Exercise = Look for the word "round" in the data below, and copy every line that holds it.

[Dataset excerpts]
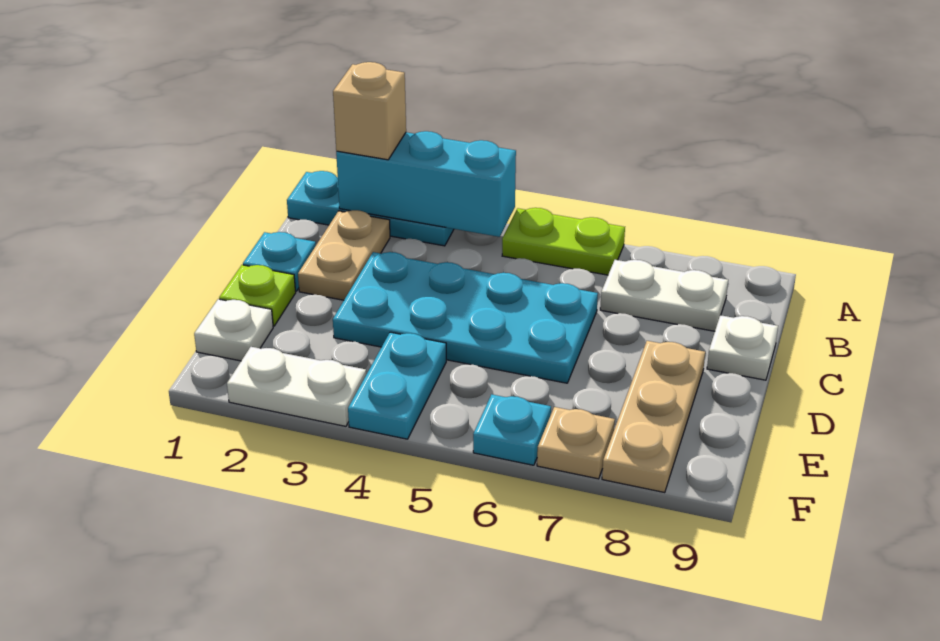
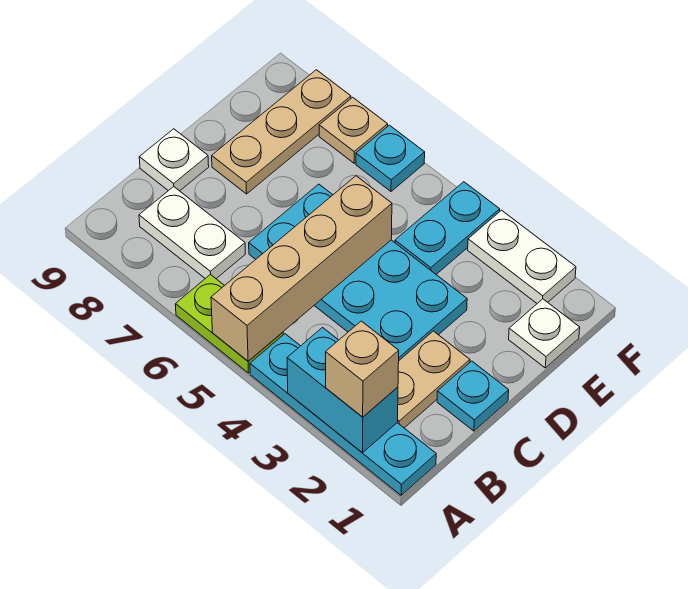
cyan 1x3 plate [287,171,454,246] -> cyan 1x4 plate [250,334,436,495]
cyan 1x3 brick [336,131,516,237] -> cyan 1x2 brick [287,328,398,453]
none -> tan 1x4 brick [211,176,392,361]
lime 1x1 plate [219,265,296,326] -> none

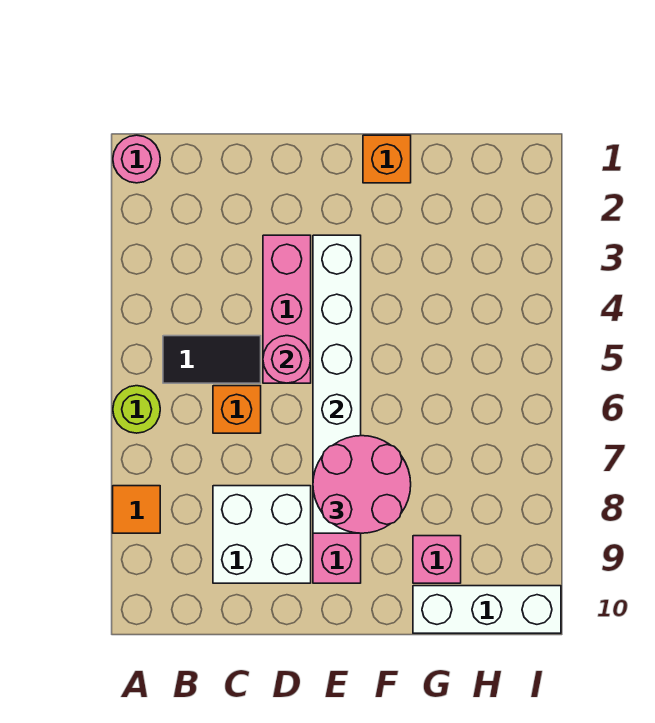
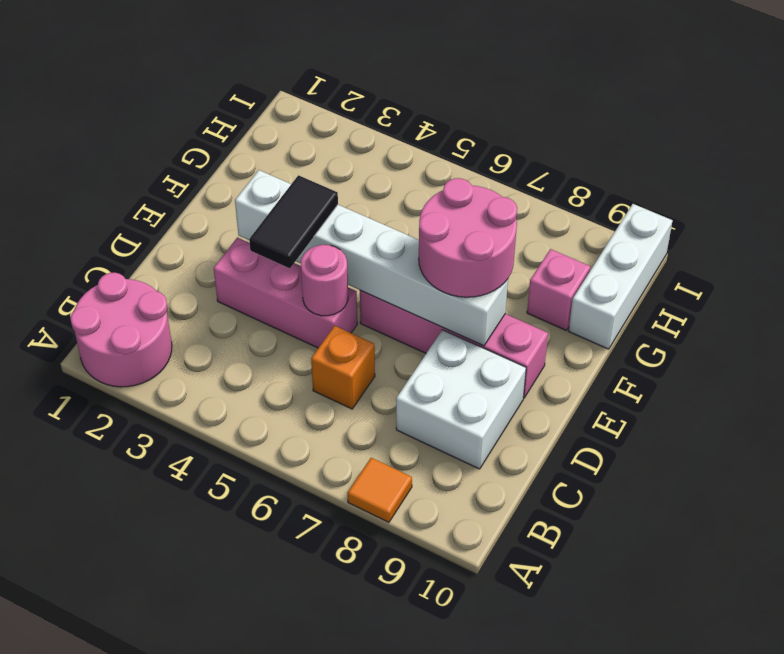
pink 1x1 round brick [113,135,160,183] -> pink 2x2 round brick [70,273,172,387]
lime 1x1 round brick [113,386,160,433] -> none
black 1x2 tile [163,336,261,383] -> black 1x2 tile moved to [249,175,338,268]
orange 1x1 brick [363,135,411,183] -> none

Finished exercise =
pink 1x1 round brick [113,135,160,183] -> pink 2x2 round brick [70,273,172,387]
lime 1x1 round brick [113,386,160,433] -> none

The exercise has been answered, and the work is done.